_Data extract:_
• • • •

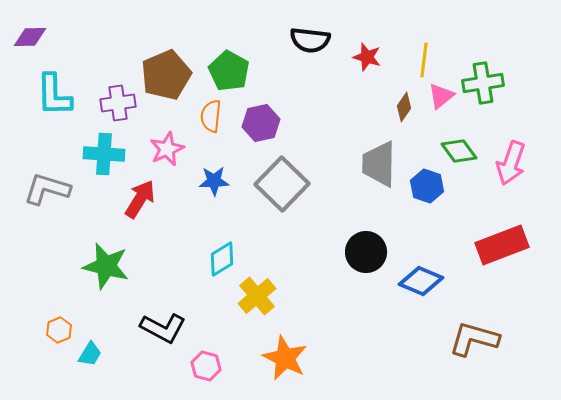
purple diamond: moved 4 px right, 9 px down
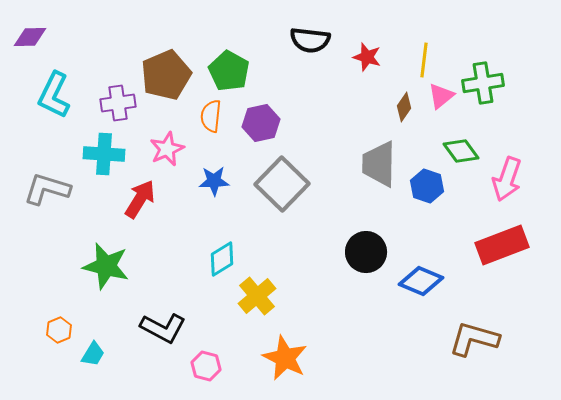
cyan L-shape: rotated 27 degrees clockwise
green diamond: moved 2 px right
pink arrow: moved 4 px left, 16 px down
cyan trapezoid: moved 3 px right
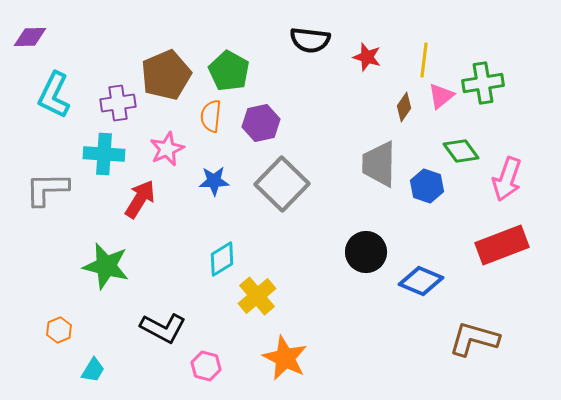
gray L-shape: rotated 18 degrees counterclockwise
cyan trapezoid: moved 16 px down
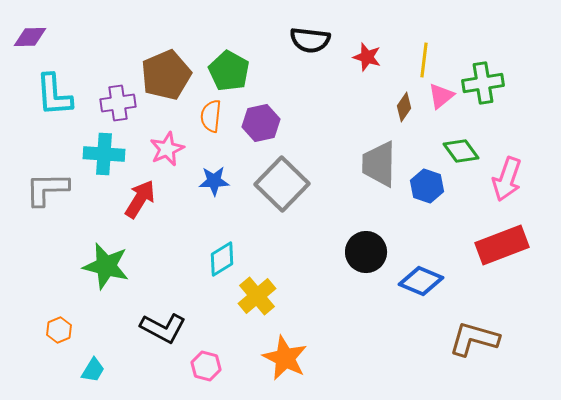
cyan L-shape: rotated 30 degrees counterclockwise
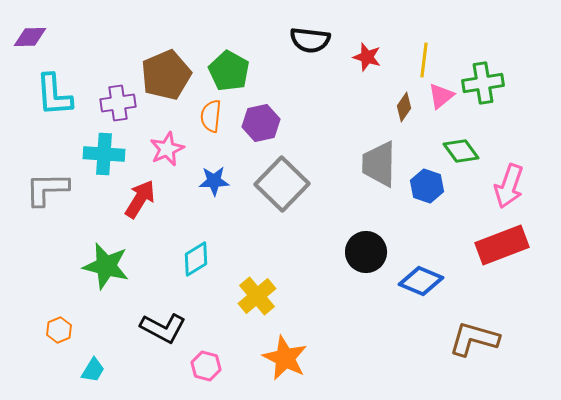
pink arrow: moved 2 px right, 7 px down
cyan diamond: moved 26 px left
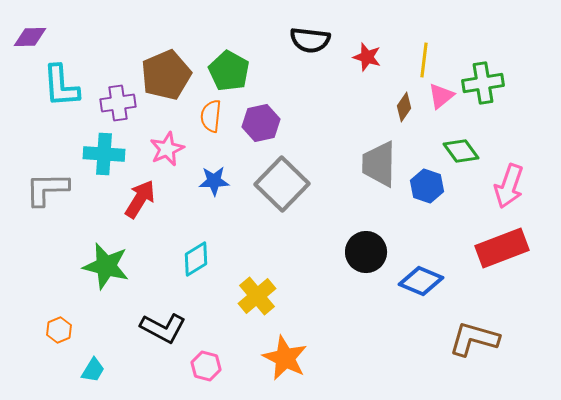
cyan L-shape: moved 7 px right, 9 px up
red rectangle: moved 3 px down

• • • •

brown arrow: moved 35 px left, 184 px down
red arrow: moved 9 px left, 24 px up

• • • •

_Short task:_ Copy the data word for word, starting at the line containing "gray L-shape: rotated" and ending at the line containing "red rectangle: moved 3 px down", with both of those lines included. Leave out the picture markers.

_Exercise output:_
gray L-shape: rotated 18 degrees counterclockwise
cyan trapezoid: moved 16 px down
cyan L-shape: rotated 30 degrees counterclockwise
pink arrow: moved 2 px right, 7 px down
cyan diamond: moved 26 px left
cyan L-shape: moved 7 px right, 9 px up
red rectangle: moved 3 px down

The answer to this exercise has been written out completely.